→ What the task requires: Extract every entry word for word. Skip the pictures.

→ Data in this exercise:
· · · · · · ·
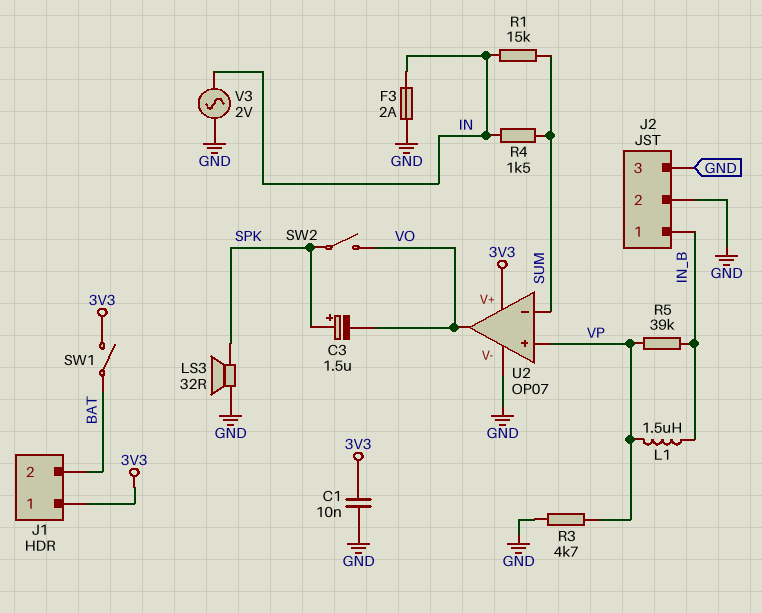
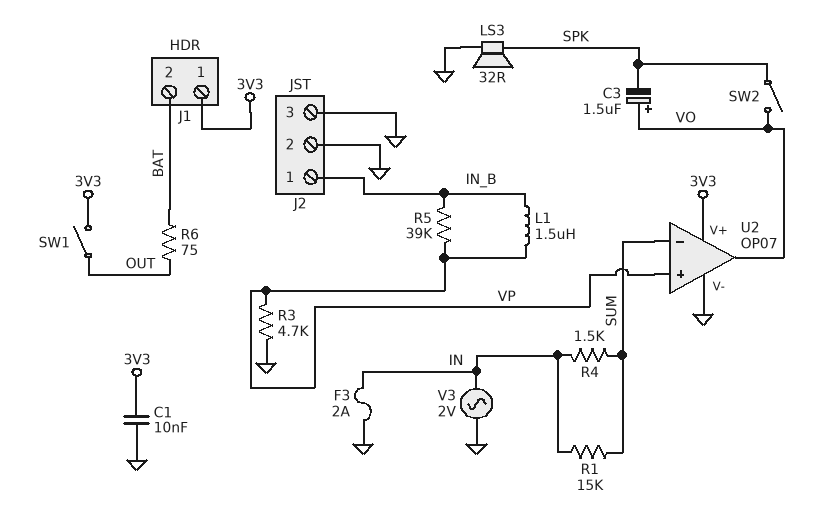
C3: 1.5uF (plus SPK, minus VO) -> 1.5uF (plus VO, minus SPK)
R6: none -> 75 (BAT, OUT)
SW1: switch (3V3, BAT) -> switch (3V3, OUT)

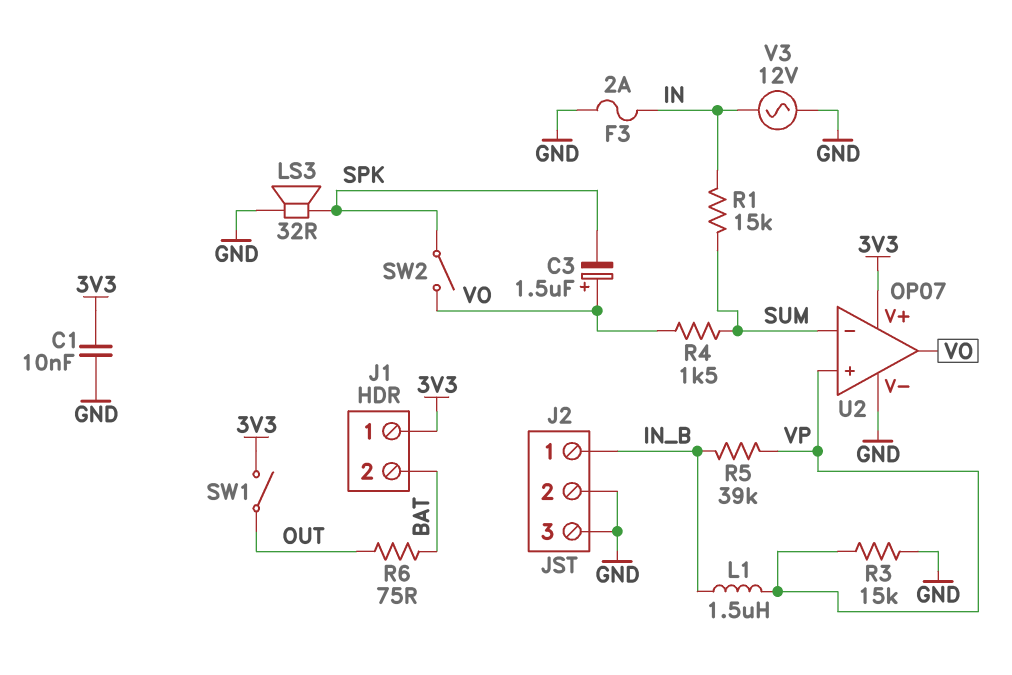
R3: 4.7k (GND, VP) -> 15k (GND, VP)
R4: 1.5k (IN, SUM) -> 1.5k (SUM, VO)
V3: AC 2V (GND, IN) -> AC 12V (GND, IN)

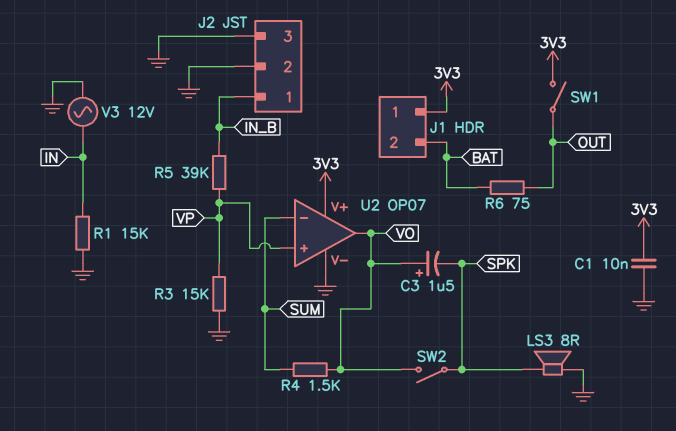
F3: 2A (GND, IN) -> none
L1: 1.5uH (IN_B, VP) -> none
LS3: speaker 32R (GND, SPK) -> speaker 8R (GND, SPK)
R1: 15k (IN, SUM) -> 15k (GND, IN)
· · · · · · ·
→ Reply:
C3: 1.5uF (plus SPK, minus VO) -> 1.5uF (plus VO, minus SPK)
R6: none -> 75 (BAT, OUT)
SW1: switch (3V3, BAT) -> switch (3V3, OUT)

R3: 4.7k (GND, VP) -> 15k (GND, VP)
R4: 1.5k (IN, SUM) -> 1.5k (SUM, VO)
V3: AC 2V (GND, IN) -> AC 12V (GND, IN)

F3: 2A (GND, IN) -> none
L1: 1.5uH (IN_B, VP) -> none
LS3: speaker 32R (GND, SPK) -> speaker 8R (GND, SPK)
R1: 15k (IN, SUM) -> 15k (GND, IN)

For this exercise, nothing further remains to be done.